▸ Your assignment
Would you return the entries exactly, with every line intact?

Scene difference descriptions
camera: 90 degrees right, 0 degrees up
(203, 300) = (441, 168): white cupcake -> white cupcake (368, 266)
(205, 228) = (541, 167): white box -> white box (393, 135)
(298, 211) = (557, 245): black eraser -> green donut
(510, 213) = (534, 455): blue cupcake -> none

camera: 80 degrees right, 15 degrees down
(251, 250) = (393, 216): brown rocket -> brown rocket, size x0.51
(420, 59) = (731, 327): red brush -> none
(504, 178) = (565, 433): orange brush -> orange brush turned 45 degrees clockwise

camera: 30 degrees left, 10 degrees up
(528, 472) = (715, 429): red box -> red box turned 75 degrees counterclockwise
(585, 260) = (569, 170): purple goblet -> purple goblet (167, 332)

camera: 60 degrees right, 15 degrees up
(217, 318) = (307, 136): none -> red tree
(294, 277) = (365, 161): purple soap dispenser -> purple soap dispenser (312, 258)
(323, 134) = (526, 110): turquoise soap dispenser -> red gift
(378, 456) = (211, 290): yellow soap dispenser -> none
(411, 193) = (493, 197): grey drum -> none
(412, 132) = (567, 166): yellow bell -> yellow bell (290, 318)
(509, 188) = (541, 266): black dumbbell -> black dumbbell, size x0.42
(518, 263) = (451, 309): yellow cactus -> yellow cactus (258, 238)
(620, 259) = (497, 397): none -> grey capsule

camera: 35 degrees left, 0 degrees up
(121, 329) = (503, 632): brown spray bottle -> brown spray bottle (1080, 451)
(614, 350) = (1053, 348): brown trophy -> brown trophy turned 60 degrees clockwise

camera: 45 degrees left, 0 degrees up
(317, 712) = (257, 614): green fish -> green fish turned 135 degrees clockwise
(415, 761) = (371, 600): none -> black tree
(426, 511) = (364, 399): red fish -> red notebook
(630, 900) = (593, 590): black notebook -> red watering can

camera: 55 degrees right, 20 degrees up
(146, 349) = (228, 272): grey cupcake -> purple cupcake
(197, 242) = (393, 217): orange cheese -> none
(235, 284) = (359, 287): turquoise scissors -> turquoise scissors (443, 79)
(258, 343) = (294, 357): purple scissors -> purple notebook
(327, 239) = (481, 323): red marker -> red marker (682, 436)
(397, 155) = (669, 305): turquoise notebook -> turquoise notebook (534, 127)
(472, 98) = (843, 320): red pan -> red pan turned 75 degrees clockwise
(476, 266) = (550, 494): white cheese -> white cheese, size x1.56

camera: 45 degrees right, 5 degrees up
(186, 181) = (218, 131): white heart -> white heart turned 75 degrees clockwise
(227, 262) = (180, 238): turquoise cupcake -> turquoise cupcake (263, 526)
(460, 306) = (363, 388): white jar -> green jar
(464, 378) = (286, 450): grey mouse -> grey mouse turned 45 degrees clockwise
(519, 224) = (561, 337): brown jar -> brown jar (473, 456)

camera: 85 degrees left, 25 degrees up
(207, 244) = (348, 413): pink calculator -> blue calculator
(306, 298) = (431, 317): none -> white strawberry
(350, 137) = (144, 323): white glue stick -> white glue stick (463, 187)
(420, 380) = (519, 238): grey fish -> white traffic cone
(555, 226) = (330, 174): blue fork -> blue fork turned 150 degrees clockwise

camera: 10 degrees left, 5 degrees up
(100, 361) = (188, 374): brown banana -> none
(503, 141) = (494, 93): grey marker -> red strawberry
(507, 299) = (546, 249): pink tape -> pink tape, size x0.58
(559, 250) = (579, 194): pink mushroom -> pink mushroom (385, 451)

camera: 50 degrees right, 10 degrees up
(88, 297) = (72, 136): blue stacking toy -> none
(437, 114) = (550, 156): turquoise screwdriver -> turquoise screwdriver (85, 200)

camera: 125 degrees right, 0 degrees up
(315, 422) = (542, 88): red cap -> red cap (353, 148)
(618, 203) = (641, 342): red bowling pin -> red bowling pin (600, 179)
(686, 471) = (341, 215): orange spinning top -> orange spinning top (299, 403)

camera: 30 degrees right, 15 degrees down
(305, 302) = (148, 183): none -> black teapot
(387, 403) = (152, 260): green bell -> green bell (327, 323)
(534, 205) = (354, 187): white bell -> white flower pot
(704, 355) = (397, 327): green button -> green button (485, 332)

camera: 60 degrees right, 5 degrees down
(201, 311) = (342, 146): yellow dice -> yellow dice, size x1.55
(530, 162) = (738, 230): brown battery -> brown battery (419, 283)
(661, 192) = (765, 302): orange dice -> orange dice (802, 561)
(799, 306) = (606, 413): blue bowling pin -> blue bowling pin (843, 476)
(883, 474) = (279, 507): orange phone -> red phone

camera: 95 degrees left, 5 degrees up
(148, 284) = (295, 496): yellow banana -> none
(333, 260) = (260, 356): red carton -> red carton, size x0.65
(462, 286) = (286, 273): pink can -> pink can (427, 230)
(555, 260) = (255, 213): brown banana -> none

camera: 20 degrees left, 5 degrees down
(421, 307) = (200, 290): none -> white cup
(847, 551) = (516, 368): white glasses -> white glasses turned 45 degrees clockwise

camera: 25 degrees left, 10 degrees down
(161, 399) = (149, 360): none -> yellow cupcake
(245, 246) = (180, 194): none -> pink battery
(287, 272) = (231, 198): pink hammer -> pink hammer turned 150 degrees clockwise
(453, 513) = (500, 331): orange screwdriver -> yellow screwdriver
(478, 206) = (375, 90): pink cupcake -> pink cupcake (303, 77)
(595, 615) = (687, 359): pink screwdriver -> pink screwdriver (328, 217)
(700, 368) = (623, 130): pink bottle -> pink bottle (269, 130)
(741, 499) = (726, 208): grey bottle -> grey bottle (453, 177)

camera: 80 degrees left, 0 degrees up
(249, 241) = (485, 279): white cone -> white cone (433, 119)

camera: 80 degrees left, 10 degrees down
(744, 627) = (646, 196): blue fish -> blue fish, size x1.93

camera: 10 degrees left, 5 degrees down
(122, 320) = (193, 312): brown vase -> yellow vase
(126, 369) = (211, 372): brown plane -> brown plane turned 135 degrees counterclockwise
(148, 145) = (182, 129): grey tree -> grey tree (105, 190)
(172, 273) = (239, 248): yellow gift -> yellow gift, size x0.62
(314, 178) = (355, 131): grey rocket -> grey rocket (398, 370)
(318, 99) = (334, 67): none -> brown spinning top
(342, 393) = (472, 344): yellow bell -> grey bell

▸ The completed task
camera: 90 degrees right, 0 degrees up
(203, 300) = (441, 168): white cupcake -> white cupcake (368, 266)
(205, 228) = (541, 167): white box -> white box (393, 135)
(298, 211) = (557, 245): black eraser -> green donut
(510, 213) = (534, 455): blue cupcake -> none

camera: 80 degrees right, 15 degrees down
(251, 250) = (393, 216): brown rocket -> brown rocket, size x0.51
(420, 59) = (731, 327): red brush -> none
(504, 178) = (565, 433): orange brush -> orange brush turned 45 degrees clockwise

camera: 30 degrees left, 10 degrees up
(528, 472) = (715, 429): red box -> red box turned 75 degrees counterclockwise
(585, 260) = (569, 170): purple goblet -> purple goblet (167, 332)

camera: 60 degrees right, 15 degrees up
(217, 318) = (307, 136): none -> red tree
(294, 277) = (365, 161): purple soap dispenser -> purple soap dispenser (312, 258)
(323, 134) = (526, 110): turquoise soap dispenser -> red gift
(378, 456) = (211, 290): yellow soap dispenser -> none
(411, 193) = (493, 197): grey drum -> none
(412, 132) = (567, 166): yellow bell -> yellow bell (290, 318)
(509, 188) = (541, 266): black dumbbell -> black dumbbell, size x0.42
(518, 263) = (451, 309): yellow cactus -> yellow cactus (258, 238)
(620, 259) = (497, 397): none -> grey capsule

camera: 35 degrees left, 0 degrees up
(121, 329) = (503, 632): brown spray bottle -> brown spray bottle (1080, 451)
(614, 350) = (1053, 348): brown trophy -> brown trophy turned 60 degrees clockwise

camera: 45 degrees left, 0 degrees up
(317, 712) = (257, 614): green fish -> green fish turned 135 degrees clockwise
(415, 761) = (371, 600): none -> black tree
(426, 511) = (364, 399): red fish -> red notebook
(630, 900) = (593, 590): black notebook -> red watering can

camera: 55 degrees right, 20 degrees up
(146, 349) = (228, 272): grey cupcake -> purple cupcake
(197, 242) = (393, 217): orange cheese -> none
(235, 284) = (359, 287): turquoise scissors -> turquoise scissors (443, 79)
(258, 343) = (294, 357): purple scissors -> purple notebook
(327, 239) = (481, 323): red marker -> red marker (682, 436)
(397, 155) = (669, 305): turquoise notebook -> turquoise notebook (534, 127)
(472, 98) = (843, 320): red pan -> red pan turned 75 degrees clockwise
(476, 266) = (550, 494): white cheese -> white cheese, size x1.56

camera: 45 degrees right, 5 degrees up
(186, 181) = (218, 131): white heart -> white heart turned 75 degrees clockwise
(227, 262) = (180, 238): turquoise cupcake -> turquoise cupcake (263, 526)
(460, 306) = (363, 388): white jar -> green jar
(464, 378) = (286, 450): grey mouse -> grey mouse turned 45 degrees clockwise
(519, 224) = (561, 337): brown jar -> brown jar (473, 456)

camera: 85 degrees left, 25 degrees up
(207, 244) = (348, 413): pink calculator -> blue calculator
(306, 298) = (431, 317): none -> white strawberry
(350, 137) = (144, 323): white glue stick -> white glue stick (463, 187)
(420, 380) = (519, 238): grey fish -> white traffic cone
(555, 226) = (330, 174): blue fork -> blue fork turned 150 degrees clockwise

camera: 10 degrees left, 5 degrees up
(100, 361) = (188, 374): brown banana -> none
(503, 141) = (494, 93): grey marker -> red strawberry
(507, 299) = (546, 249): pink tape -> pink tape, size x0.58
(559, 250) = (579, 194): pink mushroom -> pink mushroom (385, 451)

camera: 50 degrees right, 10 degrees up
(88, 297) = (72, 136): blue stacking toy -> none
(437, 114) = (550, 156): turquoise screwdriver -> turquoise screwdriver (85, 200)

camera: 125 degrees right, 0 degrees up
(315, 422) = (542, 88): red cap -> red cap (353, 148)
(618, 203) = (641, 342): red bowling pin -> red bowling pin (600, 179)
(686, 471) = (341, 215): orange spinning top -> orange spinning top (299, 403)

camera: 30 degrees right, 15 degrees down
(305, 302) = (148, 183): none -> black teapot
(387, 403) = (152, 260): green bell -> green bell (327, 323)
(534, 205) = (354, 187): white bell -> white flower pot
(704, 355) = (397, 327): green button -> green button (485, 332)

camera: 60 degrees right, 5 degrees down
(201, 311) = (342, 146): yellow dice -> yellow dice, size x1.55
(530, 162) = (738, 230): brown battery -> brown battery (419, 283)
(661, 192) = (765, 302): orange dice -> orange dice (802, 561)
(799, 306) = (606, 413): blue bowling pin -> blue bowling pin (843, 476)
(883, 474) = (279, 507): orange phone -> red phone

camera: 95 degrees left, 5 degrees up
(148, 284) = (295, 496): yellow banana -> none
(333, 260) = (260, 356): red carton -> red carton, size x0.65
(462, 286) = (286, 273): pink can -> pink can (427, 230)
(555, 260) = (255, 213): brown banana -> none

camera: 20 degrees left, 5 degrees down
(421, 307) = (200, 290): none -> white cup
(847, 551) = (516, 368): white glasses -> white glasses turned 45 degrees clockwise

camera: 25 degrees left, 10 degrees down
(161, 399) = (149, 360): none -> yellow cupcake
(245, 246) = (180, 194): none -> pink battery
(287, 272) = (231, 198): pink hammer -> pink hammer turned 150 degrees clockwise
(453, 513) = (500, 331): orange screwdriver -> yellow screwdriver
(478, 206) = (375, 90): pink cupcake -> pink cupcake (303, 77)
(595, 615) = (687, 359): pink screwdriver -> pink screwdriver (328, 217)
(700, 368) = (623, 130): pink bottle -> pink bottle (269, 130)
(741, 499) = (726, 208): grey bottle -> grey bottle (453, 177)

camera: 80 degrees left, 0 degrees up
(249, 241) = (485, 279): white cone -> white cone (433, 119)

camera: 80 degrees left, 10 degrees down
(744, 627) = (646, 196): blue fish -> blue fish, size x1.93

camera: 10 degrees left, 5 degrees down
(122, 320) = (193, 312): brown vase -> yellow vase
(126, 369) = (211, 372): brown plane -> brown plane turned 135 degrees counterclockwise
(148, 145) = (182, 129): grey tree -> grey tree (105, 190)
(172, 273) = (239, 248): yellow gift -> yellow gift, size x0.62
(314, 178) = (355, 131): grey rocket -> grey rocket (398, 370)
(318, 99) = (334, 67): none -> brown spinning top
(342, 393) = (472, 344): yellow bell -> grey bell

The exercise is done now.